* **Extracted records**:
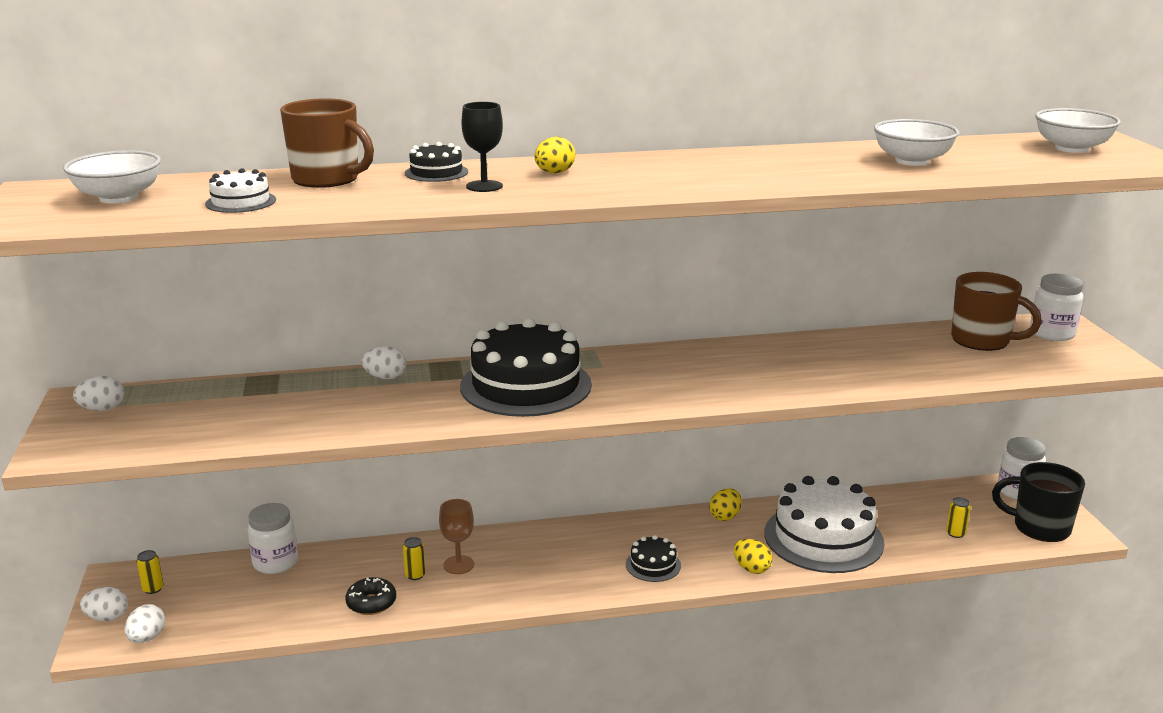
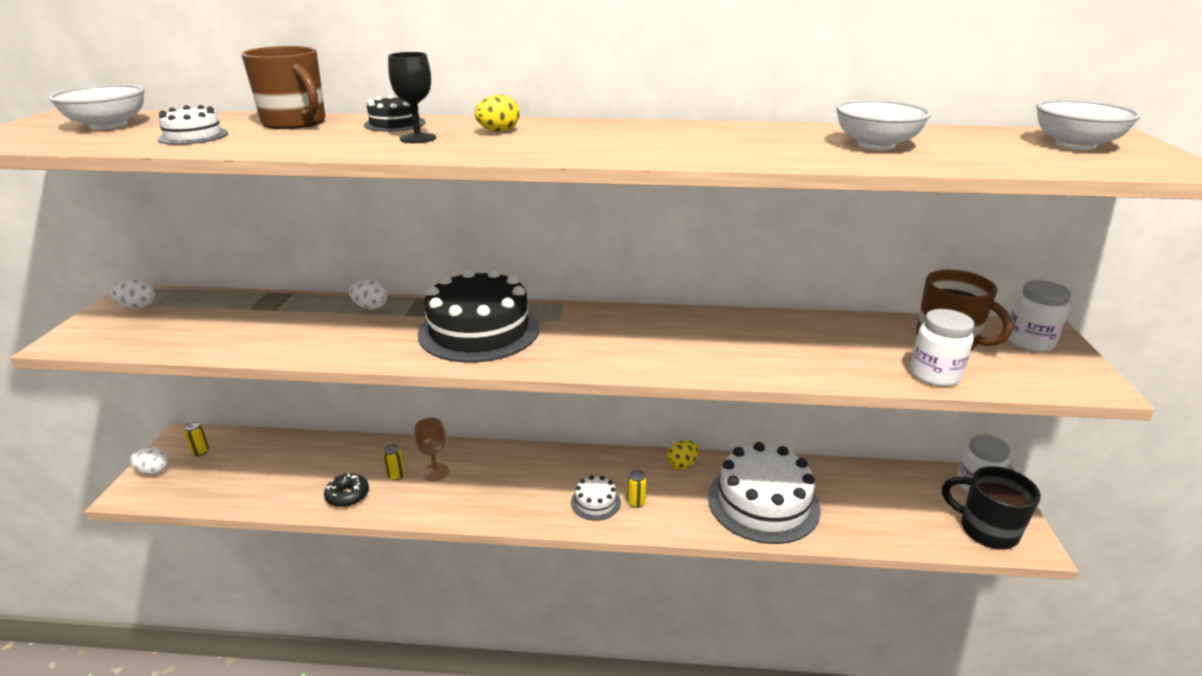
camera: 15 degrees right, 5 degrees up
white egg [124,604,165,643] -> none
white jar [247,503,298,574] -> white jar moved to [910,309,974,387]
black cake [626,535,681,582] -> white cake [571,475,621,521]
yellow egg [734,539,772,574] -> none
yellow can [946,497,971,538] -> yellow can moved to [627,470,646,508]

* **Exercise goal**:
Check every line of the listing for the string "white" and report how many lines have it, as a number alone.

* **Task result**:
3